[Work instructions]
Repeat exactly, please, the opening lines of the data below, through and including the line where "GAS1 pin AO: none -> A0" sits.

[Extracted records]

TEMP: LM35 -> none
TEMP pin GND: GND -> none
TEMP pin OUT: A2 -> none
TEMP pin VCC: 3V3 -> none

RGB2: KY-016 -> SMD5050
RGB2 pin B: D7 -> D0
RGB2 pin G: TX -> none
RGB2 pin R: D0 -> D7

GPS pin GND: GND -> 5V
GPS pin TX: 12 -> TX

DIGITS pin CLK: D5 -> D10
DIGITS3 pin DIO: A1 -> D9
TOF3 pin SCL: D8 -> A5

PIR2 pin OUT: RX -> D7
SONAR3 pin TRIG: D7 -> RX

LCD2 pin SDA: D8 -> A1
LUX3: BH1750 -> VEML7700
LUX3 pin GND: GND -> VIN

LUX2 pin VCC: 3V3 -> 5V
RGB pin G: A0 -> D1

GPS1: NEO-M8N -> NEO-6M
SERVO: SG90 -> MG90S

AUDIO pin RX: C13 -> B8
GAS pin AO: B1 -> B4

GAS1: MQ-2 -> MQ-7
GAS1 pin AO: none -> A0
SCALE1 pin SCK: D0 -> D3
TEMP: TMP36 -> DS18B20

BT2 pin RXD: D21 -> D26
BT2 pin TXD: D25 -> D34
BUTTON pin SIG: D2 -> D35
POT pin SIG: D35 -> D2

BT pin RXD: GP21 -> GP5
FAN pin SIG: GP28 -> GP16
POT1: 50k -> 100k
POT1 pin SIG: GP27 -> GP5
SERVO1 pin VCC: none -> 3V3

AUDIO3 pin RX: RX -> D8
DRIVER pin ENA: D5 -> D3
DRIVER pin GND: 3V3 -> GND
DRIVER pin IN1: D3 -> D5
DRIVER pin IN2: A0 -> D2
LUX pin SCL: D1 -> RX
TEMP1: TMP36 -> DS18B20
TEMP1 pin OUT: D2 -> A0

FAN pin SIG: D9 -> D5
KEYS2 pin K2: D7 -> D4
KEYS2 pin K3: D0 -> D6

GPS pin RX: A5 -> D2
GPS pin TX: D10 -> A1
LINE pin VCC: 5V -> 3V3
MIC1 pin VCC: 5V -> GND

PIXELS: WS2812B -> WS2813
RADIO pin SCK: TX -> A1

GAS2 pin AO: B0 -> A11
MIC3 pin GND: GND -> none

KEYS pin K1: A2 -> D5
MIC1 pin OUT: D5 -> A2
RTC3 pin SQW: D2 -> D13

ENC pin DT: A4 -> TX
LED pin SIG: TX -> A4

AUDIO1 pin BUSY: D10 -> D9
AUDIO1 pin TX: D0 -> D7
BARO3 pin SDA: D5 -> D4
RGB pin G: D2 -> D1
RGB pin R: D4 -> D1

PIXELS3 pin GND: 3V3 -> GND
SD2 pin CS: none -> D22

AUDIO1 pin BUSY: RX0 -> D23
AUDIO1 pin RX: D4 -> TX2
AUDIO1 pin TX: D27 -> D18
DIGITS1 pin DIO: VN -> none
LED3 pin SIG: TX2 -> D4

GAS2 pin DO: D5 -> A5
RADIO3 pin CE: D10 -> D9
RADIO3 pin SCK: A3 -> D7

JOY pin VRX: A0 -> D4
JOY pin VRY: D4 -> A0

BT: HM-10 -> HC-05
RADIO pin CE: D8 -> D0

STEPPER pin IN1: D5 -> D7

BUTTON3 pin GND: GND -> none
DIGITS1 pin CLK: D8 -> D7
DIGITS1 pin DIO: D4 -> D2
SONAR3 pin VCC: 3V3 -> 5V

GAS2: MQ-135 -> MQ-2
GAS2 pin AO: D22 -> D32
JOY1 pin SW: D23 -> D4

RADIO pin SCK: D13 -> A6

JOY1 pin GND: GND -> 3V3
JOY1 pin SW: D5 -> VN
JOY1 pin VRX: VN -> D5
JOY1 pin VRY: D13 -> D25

[Your response]
TEMP: LM35 -> none
TEMP pin GND: GND -> none
TEMP pin OUT: A2 -> none
TEMP pin VCC: 3V3 -> none

RGB2: KY-016 -> SMD5050
RGB2 pin B: D7 -> D0
RGB2 pin G: TX -> none
RGB2 pin R: D0 -> D7

GPS pin GND: GND -> 5V
GPS pin TX: 12 -> TX

DIGITS pin CLK: D5 -> D10
DIGITS3 pin DIO: A1 -> D9
TOF3 pin SCL: D8 -> A5

PIR2 pin OUT: RX -> D7
SONAR3 pin TRIG: D7 -> RX

LCD2 pin SDA: D8 -> A1
LUX3: BH1750 -> VEML7700
LUX3 pin GND: GND -> VIN

LUX2 pin VCC: 3V3 -> 5V
RGB pin G: A0 -> D1

GPS1: NEO-M8N -> NEO-6M
SERVO: SG90 -> MG90S

AUDIO pin RX: C13 -> B8
GAS pin AO: B1 -> B4

GAS1: MQ-2 -> MQ-7
GAS1 pin AO: none -> A0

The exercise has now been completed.